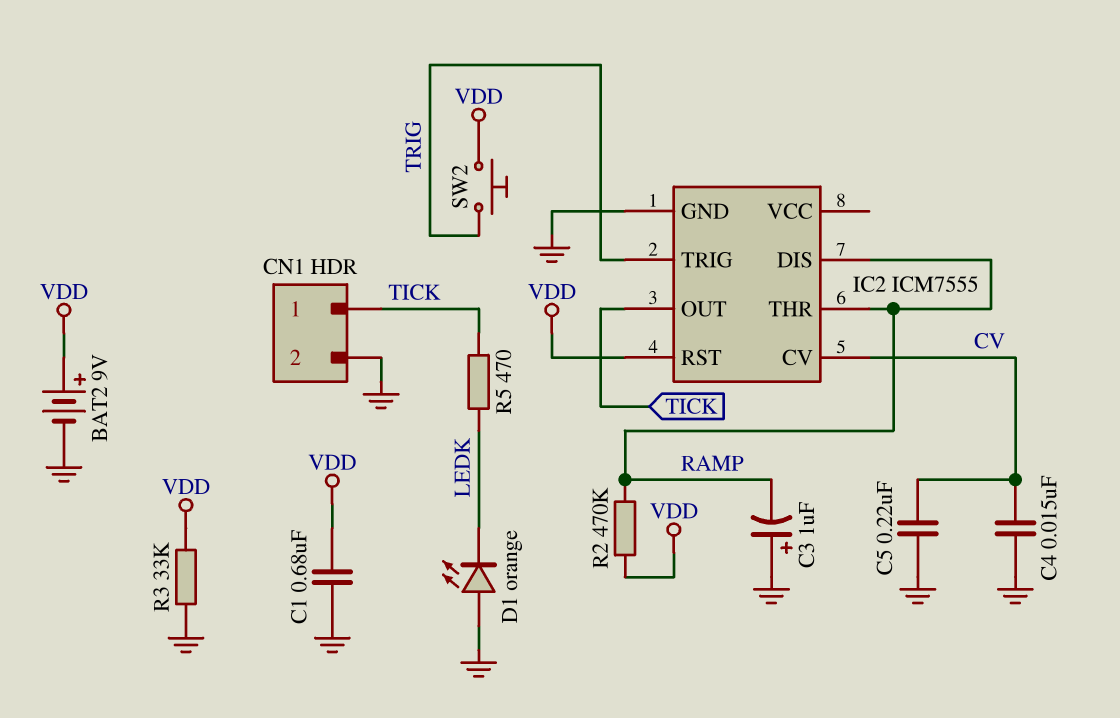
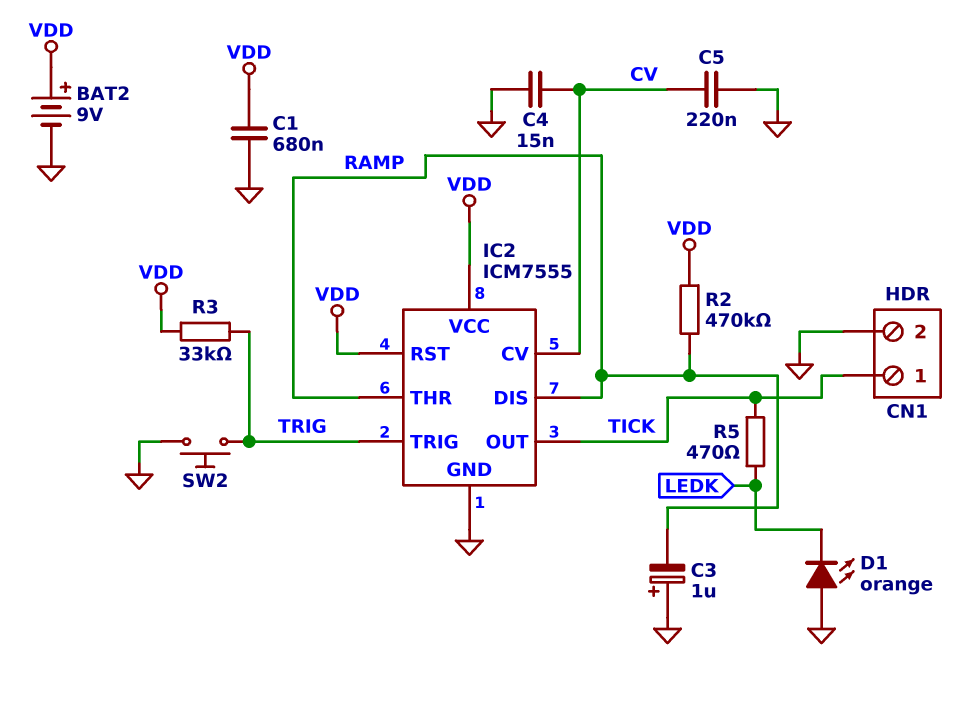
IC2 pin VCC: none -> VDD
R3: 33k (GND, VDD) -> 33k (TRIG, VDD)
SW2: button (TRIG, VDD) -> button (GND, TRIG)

--

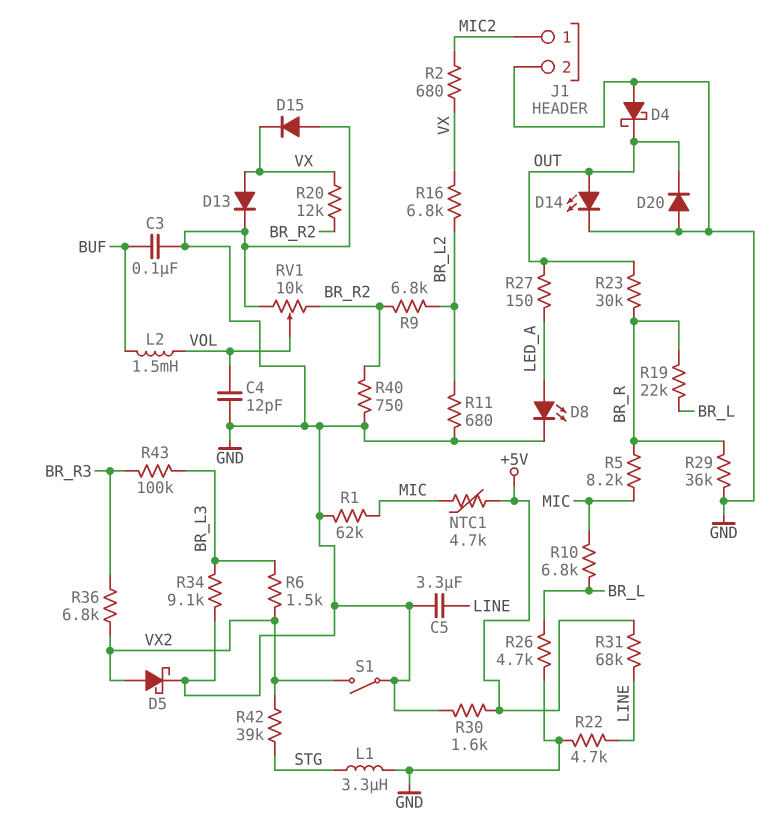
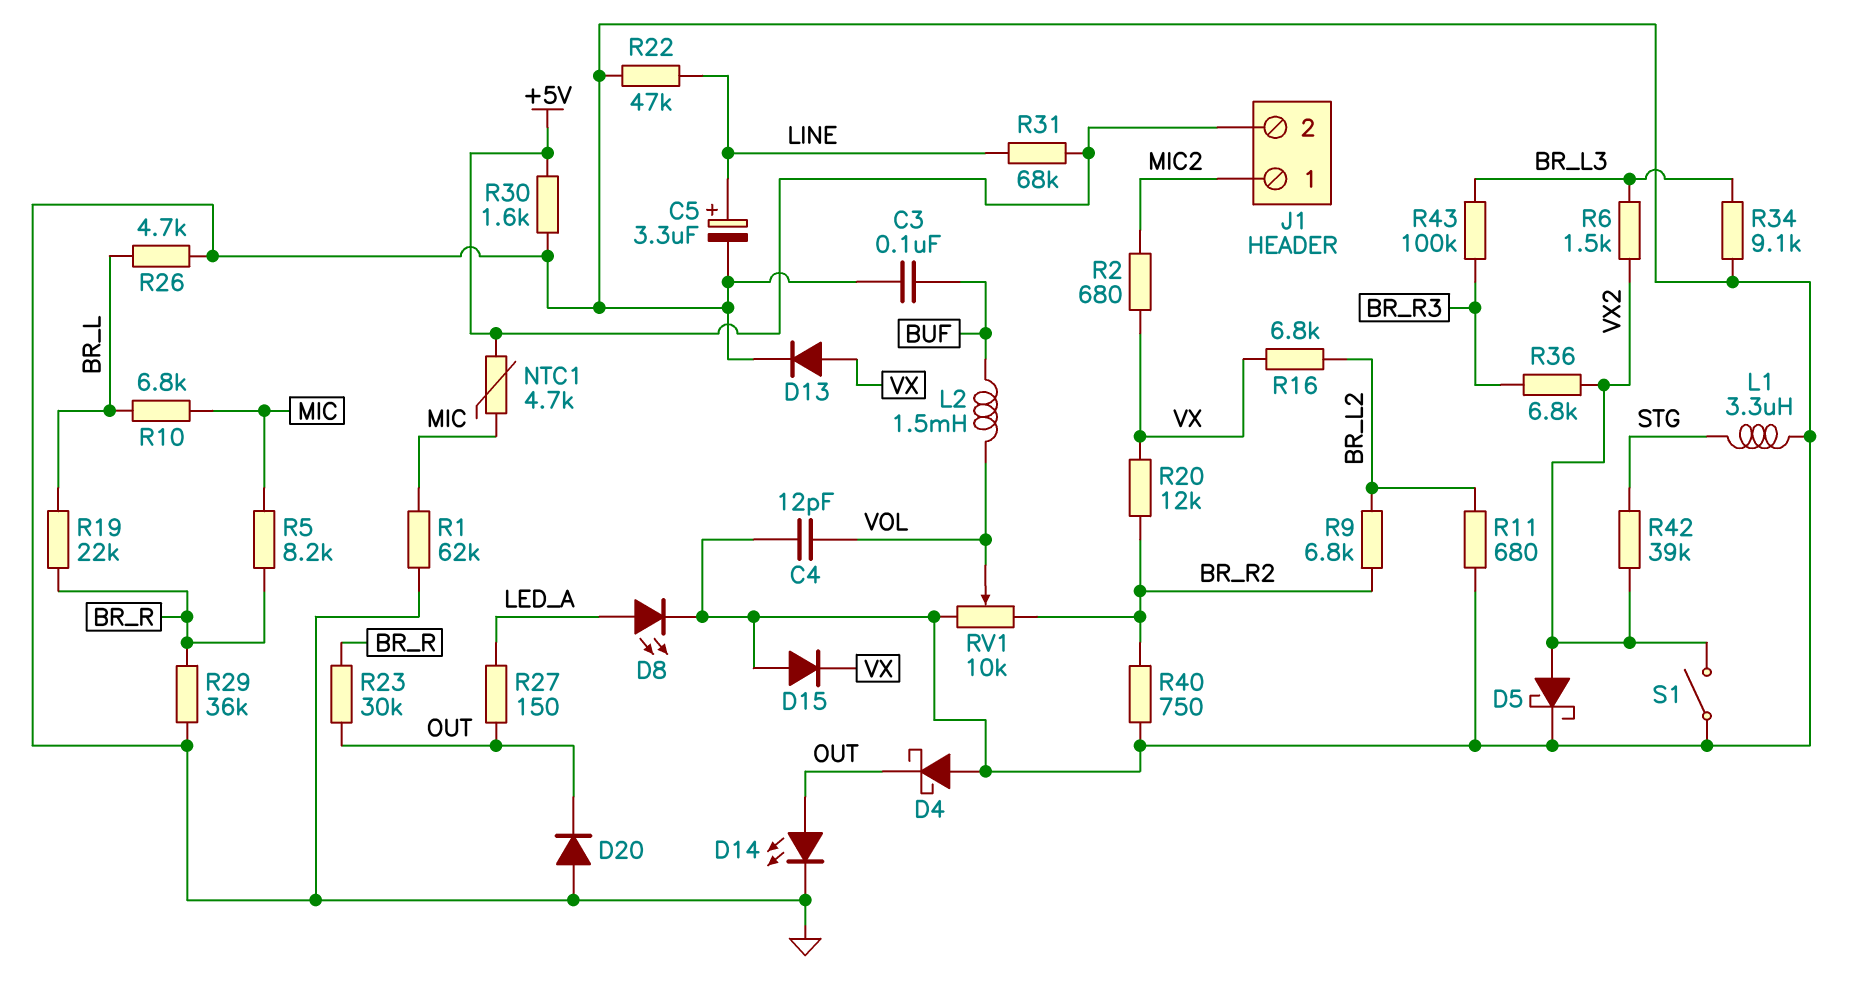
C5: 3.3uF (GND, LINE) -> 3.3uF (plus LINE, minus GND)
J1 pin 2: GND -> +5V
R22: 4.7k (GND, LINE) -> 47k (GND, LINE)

# Your objective:
Please reproduce, exactly as they appear above, the lines from the line containing "IC2 pin VCC: none -> VDD" up to and including the line containing "SW2: button (TRIG, VDD) -> button (GND, TRIG)".

# Your response:
IC2 pin VCC: none -> VDD
R3: 33k (GND, VDD) -> 33k (TRIG, VDD)
SW2: button (TRIG, VDD) -> button (GND, TRIG)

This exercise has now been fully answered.